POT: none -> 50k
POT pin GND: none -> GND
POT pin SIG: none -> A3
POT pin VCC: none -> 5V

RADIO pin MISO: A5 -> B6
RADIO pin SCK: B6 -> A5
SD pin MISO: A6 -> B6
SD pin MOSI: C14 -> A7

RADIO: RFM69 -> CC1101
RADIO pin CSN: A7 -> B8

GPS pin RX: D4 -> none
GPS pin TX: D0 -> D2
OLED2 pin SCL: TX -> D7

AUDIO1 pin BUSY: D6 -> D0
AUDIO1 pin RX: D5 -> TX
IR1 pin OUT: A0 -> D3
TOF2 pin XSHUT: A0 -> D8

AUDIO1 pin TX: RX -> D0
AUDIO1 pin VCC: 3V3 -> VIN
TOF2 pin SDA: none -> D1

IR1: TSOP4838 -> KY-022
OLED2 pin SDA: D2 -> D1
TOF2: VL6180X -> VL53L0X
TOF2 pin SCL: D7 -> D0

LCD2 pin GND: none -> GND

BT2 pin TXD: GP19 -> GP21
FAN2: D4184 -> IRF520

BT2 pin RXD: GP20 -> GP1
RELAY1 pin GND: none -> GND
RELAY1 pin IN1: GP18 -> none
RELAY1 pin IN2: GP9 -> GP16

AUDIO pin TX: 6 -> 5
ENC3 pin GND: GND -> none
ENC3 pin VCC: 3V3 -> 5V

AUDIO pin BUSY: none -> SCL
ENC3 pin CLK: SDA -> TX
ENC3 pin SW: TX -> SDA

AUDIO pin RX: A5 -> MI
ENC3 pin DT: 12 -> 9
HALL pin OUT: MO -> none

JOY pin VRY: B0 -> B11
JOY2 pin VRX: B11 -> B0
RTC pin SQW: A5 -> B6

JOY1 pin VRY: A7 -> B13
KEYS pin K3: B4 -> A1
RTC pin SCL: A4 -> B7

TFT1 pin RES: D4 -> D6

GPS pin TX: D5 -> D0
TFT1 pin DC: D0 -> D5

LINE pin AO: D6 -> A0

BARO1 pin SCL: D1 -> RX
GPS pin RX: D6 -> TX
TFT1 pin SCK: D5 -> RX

########################################

(TO DO) Look through the entries above and copy each line that has "none" in it.

(RESPONSE TO THE EXERCISE)
POT: none -> 50k
POT pin GND: none -> GND
POT pin SIG: none -> A3
POT pin VCC: none -> 5V
GPS pin RX: D4 -> none
TOF2 pin SDA: none -> D1
LCD2 pin GND: none -> GND
RELAY1 pin GND: none -> GND
RELAY1 pin IN1: GP18 -> none
ENC3 pin GND: GND -> none
AUDIO pin BUSY: none -> SCL
HALL pin OUT: MO -> none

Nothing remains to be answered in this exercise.